[Start of The input]
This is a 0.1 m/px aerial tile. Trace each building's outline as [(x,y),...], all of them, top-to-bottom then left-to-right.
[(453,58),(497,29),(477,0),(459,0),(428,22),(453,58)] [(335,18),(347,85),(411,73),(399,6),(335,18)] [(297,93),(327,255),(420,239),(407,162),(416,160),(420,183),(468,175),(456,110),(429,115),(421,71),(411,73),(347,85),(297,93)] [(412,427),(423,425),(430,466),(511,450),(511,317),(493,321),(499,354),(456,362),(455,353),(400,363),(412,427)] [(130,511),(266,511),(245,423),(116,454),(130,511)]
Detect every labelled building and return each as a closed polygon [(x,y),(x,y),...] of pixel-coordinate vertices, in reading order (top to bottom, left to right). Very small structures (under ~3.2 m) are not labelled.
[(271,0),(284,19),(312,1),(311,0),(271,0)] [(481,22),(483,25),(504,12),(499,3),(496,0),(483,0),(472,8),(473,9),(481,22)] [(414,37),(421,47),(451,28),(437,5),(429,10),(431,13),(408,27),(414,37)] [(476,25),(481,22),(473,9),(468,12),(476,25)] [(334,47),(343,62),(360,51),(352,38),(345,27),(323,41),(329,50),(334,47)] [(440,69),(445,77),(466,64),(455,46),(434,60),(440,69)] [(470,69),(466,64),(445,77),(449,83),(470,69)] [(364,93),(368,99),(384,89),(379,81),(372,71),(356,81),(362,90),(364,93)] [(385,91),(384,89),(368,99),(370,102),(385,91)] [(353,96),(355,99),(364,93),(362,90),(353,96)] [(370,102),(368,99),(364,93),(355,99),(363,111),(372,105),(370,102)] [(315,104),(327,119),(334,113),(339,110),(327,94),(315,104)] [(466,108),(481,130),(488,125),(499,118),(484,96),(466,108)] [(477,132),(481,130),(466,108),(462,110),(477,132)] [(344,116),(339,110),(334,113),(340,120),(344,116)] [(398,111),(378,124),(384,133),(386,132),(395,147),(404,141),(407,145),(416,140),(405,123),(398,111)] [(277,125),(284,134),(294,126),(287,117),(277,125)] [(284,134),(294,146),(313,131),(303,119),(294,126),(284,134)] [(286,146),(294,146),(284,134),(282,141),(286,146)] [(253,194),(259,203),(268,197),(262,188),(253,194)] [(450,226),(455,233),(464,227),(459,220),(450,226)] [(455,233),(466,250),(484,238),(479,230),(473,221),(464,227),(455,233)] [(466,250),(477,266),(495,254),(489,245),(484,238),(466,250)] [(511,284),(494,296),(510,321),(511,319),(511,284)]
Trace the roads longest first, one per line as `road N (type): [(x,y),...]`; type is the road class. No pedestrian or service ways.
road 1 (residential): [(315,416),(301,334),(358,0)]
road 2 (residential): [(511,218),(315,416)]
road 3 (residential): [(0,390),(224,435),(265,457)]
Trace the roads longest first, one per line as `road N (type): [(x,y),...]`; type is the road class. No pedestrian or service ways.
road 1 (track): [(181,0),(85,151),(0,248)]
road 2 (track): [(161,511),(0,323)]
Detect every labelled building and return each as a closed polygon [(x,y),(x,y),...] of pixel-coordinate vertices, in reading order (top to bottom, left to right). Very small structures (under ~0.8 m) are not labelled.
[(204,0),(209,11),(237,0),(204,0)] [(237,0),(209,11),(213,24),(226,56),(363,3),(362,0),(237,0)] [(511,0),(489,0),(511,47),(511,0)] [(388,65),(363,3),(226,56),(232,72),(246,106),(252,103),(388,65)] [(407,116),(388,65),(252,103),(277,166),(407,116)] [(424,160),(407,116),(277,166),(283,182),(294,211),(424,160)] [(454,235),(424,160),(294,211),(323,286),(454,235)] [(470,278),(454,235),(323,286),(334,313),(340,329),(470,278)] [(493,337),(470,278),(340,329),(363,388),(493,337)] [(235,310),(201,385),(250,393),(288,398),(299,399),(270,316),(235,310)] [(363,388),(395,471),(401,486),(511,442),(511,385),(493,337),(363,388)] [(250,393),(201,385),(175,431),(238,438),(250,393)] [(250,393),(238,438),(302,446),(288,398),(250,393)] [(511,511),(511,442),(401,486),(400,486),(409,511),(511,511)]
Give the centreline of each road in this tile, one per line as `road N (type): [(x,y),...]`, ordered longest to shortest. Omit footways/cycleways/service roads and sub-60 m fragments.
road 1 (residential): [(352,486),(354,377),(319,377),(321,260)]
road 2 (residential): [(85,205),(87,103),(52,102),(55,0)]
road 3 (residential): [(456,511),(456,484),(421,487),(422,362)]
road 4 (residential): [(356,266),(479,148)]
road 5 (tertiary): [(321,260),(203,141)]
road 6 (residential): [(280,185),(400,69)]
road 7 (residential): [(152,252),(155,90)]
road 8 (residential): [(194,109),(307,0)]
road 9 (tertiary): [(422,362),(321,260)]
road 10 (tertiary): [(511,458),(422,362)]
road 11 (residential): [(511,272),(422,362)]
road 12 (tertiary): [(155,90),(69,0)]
[End of The input]
__Task instructions__. Copy the lines of the material above verbatim, starting at the line with "Give the centreline" and ending with the line with "road 2 (residential): [(85,205),(87,103),(52,102),(55,0)]", both included.

__Response below__.
Give the centreline of each road in this tile, one per line as `road N (type): [(x,y),...]`, ordered longest to shortest. Omit footways/cycleways/service roads and sub-60 m fragments.
road 1 (residential): [(352,486),(354,377),(319,377),(321,260)]
road 2 (residential): [(85,205),(87,103),(52,102),(55,0)]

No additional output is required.